• **THE REQUEST**:
Please copy the records below from their first line through the line containing "pink diamond: rotated 33 degrees clockwise", inclusive.

(Saved data entries)
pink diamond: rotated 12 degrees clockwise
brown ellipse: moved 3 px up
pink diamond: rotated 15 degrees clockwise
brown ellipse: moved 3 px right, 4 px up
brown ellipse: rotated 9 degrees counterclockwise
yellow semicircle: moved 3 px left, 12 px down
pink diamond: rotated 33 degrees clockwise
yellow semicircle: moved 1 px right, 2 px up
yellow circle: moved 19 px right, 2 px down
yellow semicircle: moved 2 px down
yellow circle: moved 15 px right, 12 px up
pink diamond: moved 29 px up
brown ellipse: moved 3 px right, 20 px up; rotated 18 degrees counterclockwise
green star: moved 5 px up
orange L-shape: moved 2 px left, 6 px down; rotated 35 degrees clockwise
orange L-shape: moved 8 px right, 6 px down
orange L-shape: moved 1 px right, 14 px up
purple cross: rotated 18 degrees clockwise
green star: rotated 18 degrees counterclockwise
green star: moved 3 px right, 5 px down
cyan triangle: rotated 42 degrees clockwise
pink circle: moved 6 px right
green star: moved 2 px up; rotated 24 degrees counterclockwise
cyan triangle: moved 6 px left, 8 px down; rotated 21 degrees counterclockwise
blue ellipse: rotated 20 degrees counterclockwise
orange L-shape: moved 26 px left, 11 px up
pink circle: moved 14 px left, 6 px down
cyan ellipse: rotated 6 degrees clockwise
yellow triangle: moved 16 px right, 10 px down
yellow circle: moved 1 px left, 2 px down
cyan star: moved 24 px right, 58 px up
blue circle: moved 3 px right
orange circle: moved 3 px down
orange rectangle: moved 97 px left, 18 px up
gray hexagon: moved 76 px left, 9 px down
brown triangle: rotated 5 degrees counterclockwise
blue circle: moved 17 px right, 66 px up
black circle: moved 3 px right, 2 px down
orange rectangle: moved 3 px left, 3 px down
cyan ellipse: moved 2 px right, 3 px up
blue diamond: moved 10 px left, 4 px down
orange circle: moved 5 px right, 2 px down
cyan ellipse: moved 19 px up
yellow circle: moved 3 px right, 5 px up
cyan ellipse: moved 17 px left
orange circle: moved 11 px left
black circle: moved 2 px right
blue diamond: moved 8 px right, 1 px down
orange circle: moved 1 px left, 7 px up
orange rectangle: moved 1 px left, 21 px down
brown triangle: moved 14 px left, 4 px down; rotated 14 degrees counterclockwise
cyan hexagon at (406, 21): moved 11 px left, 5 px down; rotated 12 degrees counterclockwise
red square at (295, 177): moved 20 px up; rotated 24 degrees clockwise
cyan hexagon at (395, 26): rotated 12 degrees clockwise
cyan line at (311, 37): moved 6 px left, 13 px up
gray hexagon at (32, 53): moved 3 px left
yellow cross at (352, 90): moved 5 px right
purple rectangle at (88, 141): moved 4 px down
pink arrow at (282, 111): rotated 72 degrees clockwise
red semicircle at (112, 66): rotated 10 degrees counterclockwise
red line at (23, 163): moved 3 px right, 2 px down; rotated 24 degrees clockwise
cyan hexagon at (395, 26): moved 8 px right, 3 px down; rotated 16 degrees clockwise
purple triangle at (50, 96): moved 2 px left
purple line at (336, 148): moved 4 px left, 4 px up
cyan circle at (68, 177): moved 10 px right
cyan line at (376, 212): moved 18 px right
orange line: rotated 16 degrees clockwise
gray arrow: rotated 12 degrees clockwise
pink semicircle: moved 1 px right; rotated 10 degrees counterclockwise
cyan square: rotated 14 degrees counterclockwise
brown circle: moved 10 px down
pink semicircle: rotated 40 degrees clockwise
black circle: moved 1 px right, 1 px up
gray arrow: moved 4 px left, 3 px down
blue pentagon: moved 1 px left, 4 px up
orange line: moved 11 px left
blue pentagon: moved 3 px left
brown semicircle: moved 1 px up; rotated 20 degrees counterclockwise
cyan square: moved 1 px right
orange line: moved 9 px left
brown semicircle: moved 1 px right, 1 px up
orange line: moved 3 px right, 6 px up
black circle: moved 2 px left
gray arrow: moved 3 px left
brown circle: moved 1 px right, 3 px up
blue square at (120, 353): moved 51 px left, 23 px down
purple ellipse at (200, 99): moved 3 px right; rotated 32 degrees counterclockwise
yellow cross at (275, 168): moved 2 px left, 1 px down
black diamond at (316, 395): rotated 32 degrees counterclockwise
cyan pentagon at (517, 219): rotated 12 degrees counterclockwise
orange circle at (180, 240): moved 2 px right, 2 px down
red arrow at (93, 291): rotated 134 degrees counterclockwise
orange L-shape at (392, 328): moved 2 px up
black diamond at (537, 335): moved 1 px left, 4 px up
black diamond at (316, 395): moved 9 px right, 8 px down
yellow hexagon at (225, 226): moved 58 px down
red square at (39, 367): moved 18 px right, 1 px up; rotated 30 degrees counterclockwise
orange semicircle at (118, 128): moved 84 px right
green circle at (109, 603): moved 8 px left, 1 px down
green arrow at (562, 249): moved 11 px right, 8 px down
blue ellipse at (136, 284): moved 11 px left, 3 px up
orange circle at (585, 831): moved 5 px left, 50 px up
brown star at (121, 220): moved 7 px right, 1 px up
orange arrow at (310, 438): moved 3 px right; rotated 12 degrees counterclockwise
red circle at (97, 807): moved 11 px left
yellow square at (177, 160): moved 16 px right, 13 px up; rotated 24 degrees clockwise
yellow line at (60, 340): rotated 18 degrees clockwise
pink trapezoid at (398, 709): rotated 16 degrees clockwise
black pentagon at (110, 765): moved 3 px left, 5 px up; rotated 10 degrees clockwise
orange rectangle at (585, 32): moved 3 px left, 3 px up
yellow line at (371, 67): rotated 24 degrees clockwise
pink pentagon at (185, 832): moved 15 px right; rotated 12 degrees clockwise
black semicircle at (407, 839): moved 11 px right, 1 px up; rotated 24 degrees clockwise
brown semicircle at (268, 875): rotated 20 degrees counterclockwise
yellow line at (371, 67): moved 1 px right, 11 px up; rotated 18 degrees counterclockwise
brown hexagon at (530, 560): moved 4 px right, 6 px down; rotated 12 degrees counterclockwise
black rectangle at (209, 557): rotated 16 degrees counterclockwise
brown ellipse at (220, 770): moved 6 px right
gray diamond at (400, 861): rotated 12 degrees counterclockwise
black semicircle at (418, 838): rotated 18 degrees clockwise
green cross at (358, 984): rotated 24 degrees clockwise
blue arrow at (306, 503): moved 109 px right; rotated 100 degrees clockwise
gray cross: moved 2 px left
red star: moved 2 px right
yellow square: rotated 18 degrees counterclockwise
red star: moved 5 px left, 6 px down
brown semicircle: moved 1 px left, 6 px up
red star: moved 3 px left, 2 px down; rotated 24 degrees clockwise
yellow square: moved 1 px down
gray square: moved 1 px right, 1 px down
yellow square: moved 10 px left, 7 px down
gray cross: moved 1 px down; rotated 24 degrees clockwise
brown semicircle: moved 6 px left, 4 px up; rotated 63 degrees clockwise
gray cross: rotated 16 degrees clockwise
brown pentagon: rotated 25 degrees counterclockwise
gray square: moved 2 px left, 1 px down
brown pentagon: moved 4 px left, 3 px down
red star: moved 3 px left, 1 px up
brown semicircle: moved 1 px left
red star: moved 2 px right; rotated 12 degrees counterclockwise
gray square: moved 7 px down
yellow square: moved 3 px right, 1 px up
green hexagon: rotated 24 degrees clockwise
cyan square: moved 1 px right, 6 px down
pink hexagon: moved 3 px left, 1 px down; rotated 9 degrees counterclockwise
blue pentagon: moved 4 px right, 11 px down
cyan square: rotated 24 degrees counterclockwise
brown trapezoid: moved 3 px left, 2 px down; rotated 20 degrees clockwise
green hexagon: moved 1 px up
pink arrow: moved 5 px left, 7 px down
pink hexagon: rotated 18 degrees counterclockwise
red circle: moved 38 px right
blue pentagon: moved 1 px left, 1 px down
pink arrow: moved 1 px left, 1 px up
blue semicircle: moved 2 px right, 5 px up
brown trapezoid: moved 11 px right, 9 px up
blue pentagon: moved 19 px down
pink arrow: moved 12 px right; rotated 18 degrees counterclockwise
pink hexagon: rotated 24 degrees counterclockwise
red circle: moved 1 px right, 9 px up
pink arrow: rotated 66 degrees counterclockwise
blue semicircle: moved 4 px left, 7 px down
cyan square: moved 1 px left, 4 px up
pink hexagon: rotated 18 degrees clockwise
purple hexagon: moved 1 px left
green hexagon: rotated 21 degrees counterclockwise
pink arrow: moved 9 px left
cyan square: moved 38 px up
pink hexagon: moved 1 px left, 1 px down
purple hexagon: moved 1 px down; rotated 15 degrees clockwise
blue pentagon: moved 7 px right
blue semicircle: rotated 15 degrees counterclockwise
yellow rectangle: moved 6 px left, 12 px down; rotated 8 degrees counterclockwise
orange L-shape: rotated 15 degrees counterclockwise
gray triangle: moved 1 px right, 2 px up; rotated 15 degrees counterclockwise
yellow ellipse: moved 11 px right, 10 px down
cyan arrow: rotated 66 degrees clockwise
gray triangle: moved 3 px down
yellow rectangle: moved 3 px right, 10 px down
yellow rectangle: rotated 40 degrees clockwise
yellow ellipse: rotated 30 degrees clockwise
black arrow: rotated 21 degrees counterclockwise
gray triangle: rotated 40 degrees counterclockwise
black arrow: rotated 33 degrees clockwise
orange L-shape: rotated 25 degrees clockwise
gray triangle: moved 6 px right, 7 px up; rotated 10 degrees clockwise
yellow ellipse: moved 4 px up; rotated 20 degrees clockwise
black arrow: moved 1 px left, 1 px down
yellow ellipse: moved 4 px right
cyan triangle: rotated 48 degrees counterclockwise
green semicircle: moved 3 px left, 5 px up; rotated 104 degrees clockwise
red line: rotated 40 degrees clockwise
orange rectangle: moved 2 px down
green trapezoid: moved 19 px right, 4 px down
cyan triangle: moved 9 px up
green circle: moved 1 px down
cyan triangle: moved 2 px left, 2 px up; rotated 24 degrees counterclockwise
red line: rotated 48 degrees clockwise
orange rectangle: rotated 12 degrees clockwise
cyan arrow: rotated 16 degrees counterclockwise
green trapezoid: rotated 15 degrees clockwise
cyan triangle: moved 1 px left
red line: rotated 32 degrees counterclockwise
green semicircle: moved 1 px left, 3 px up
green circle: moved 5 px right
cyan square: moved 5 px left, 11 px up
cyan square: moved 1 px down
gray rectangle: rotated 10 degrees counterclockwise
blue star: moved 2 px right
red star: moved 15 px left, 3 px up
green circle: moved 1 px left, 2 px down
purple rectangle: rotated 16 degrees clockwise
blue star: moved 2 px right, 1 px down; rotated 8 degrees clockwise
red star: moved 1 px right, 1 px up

• **ANSWER TO THIS EXERCISE**:
pink diamond: rotated 12 degrees clockwise
brown ellipse: moved 3 px up
pink diamond: rotated 15 degrees clockwise
brown ellipse: moved 3 px right, 4 px up
brown ellipse: rotated 9 degrees counterclockwise
yellow semicircle: moved 3 px left, 12 px down
pink diamond: rotated 33 degrees clockwise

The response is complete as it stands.